# TASK TO CARRY OUT
Only the lines from the one with "GPS: L76K -> NEO-M8N" through the last line of the data below are to be duplicated, exactly and without pictures.

# PROVIDED DATA

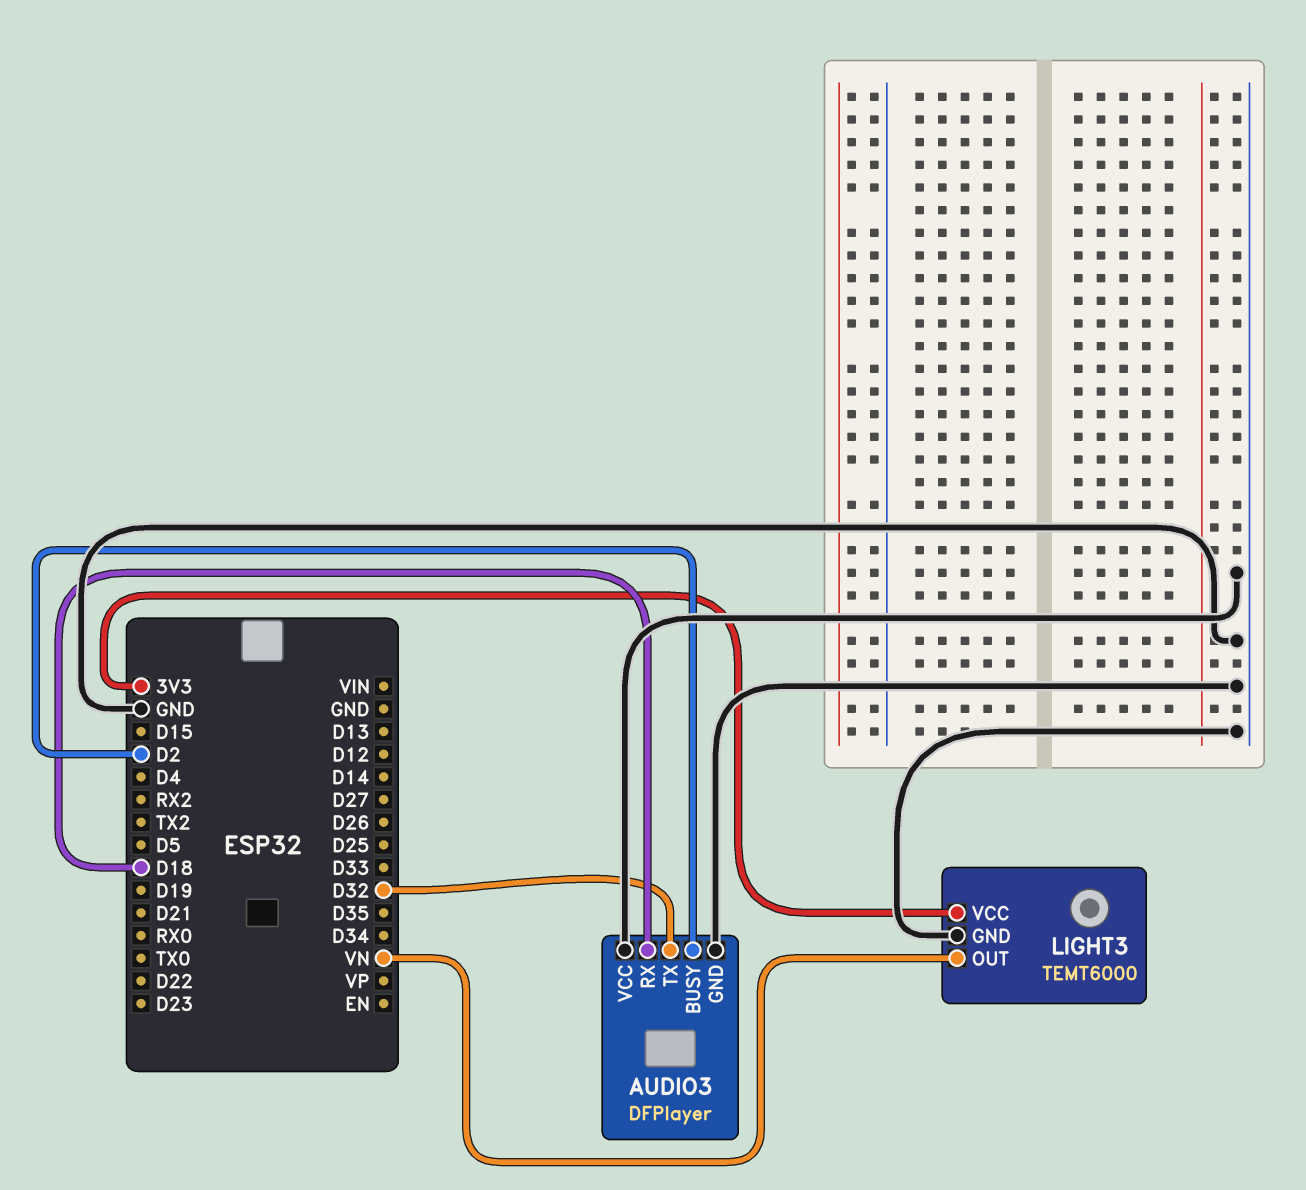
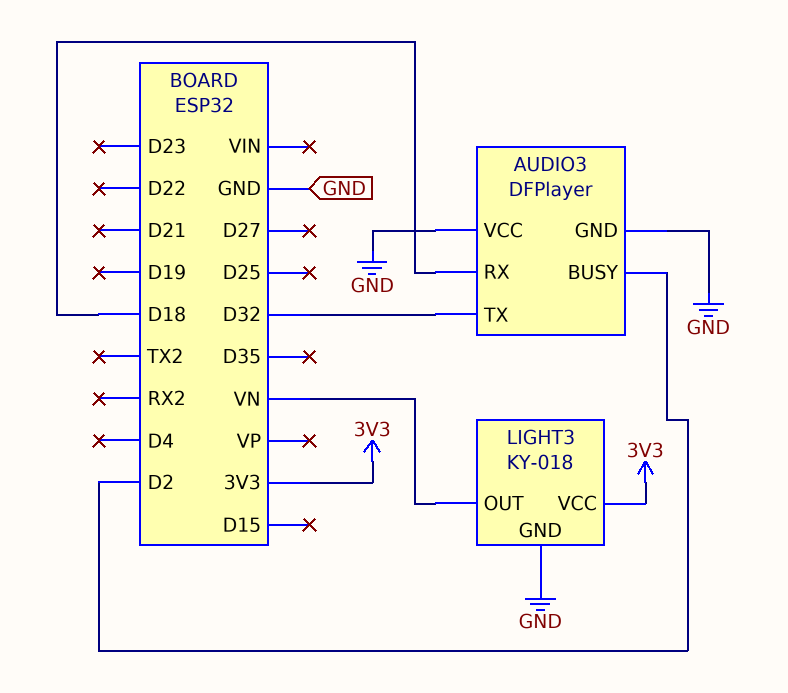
LIGHT3: TEMT6000 -> KY-018

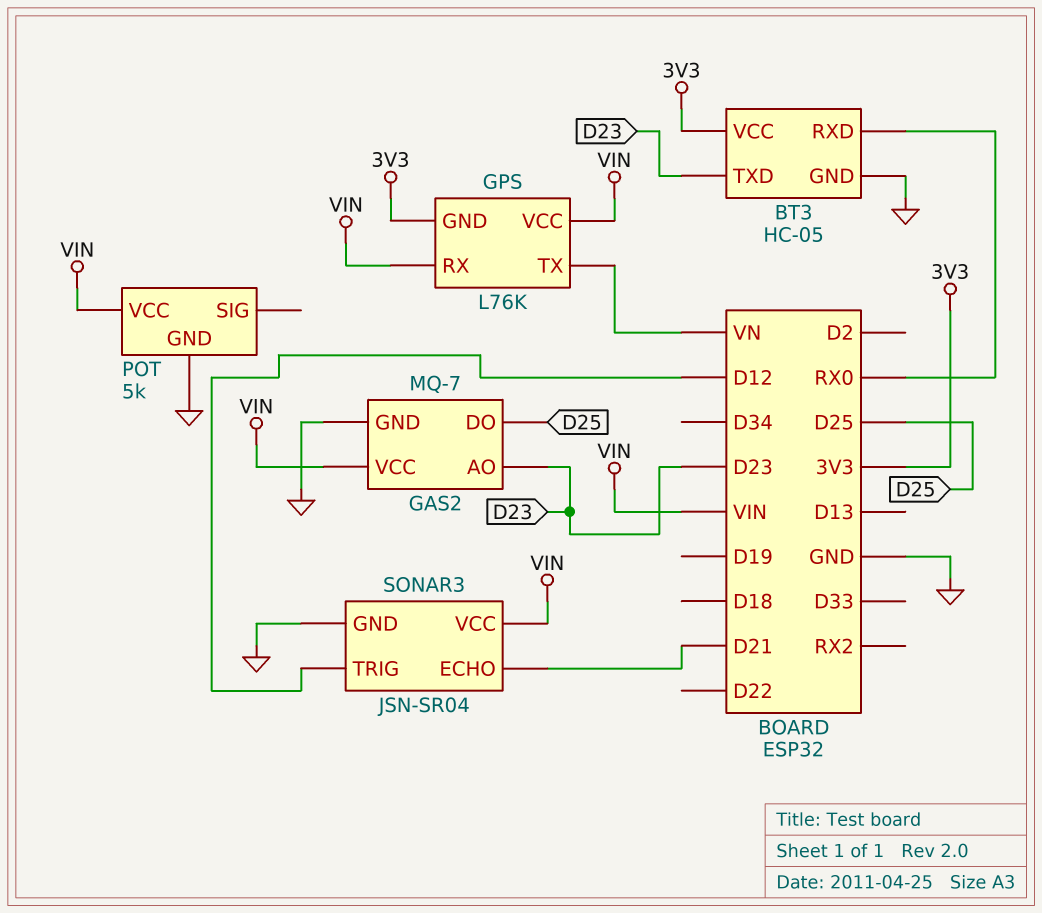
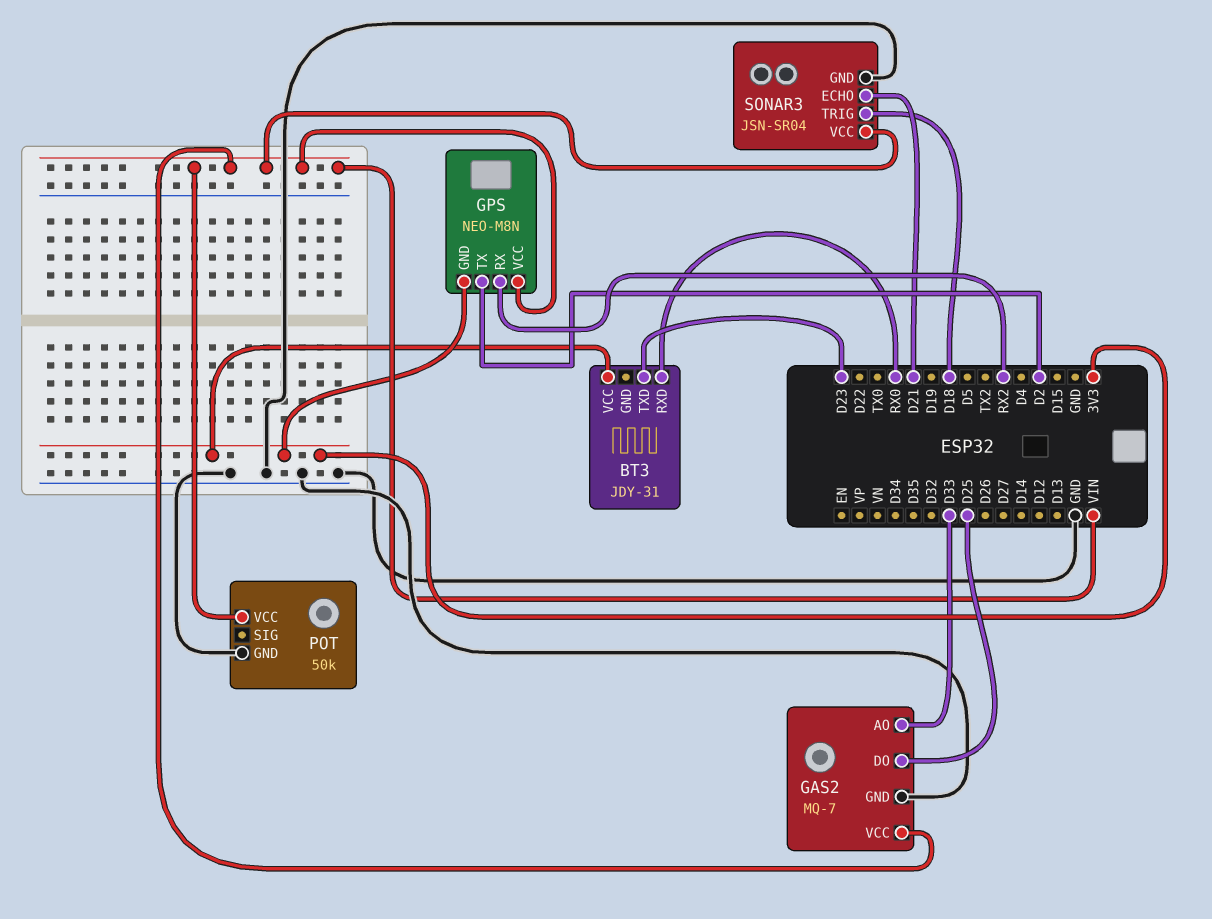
BT3: HC-05 -> JDY-31
BT3 pin GND: GND -> none
GAS2 pin AO: D23 -> D33
GPS: L76K -> NEO-M8N
GPS pin RX: VIN -> RX2
GPS pin TX: VN -> D2
POT: 5k -> 50k
SONAR3 pin TRIG: D12 -> D18

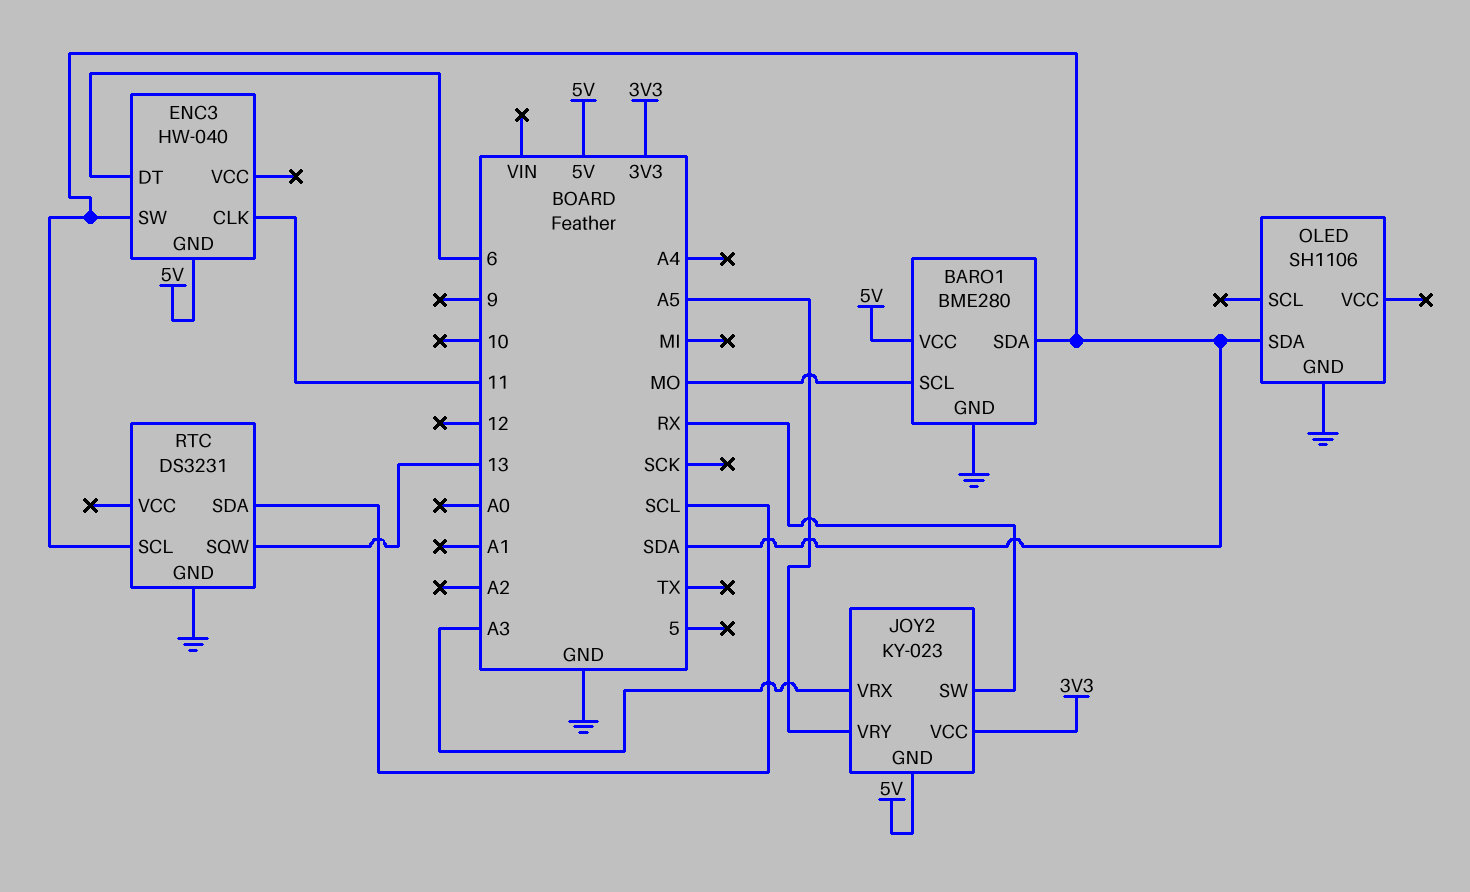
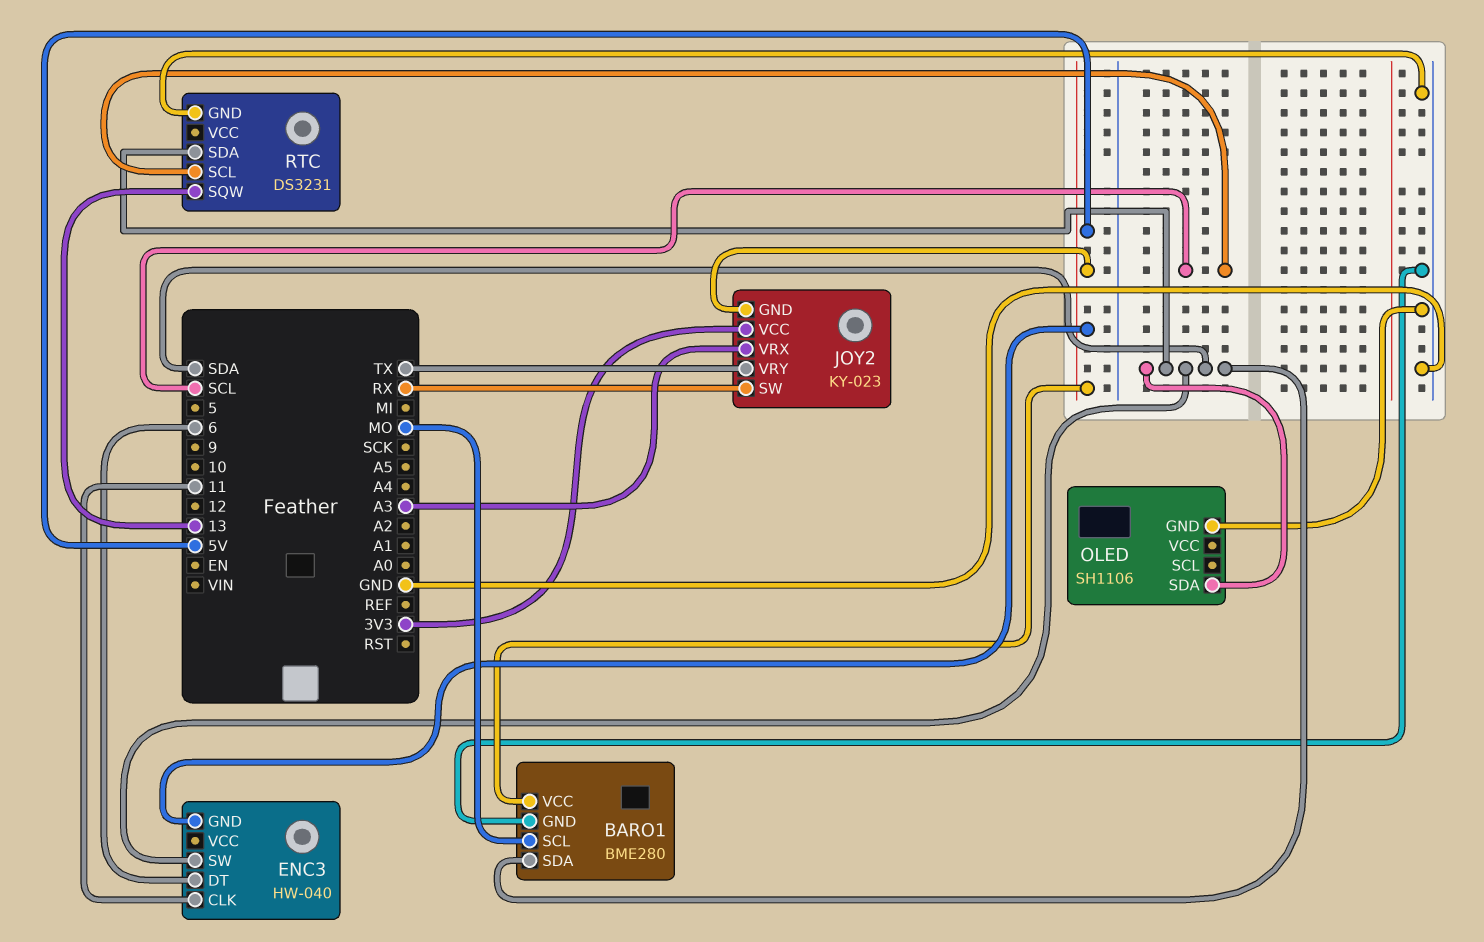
JOY2 pin VRY: A5 -> TX
RTC pin SCL: SDA -> SCL
RTC pin SDA: SCL -> SDA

# RESPONSE TO THIS EXERCISE
GPS: L76K -> NEO-M8N
GPS pin RX: VIN -> RX2
GPS pin TX: VN -> D2
POT: 5k -> 50k
SONAR3 pin TRIG: D12 -> D18

JOY2 pin VRY: A5 -> TX
RTC pin SCL: SDA -> SCL
RTC pin SDA: SCL -> SDA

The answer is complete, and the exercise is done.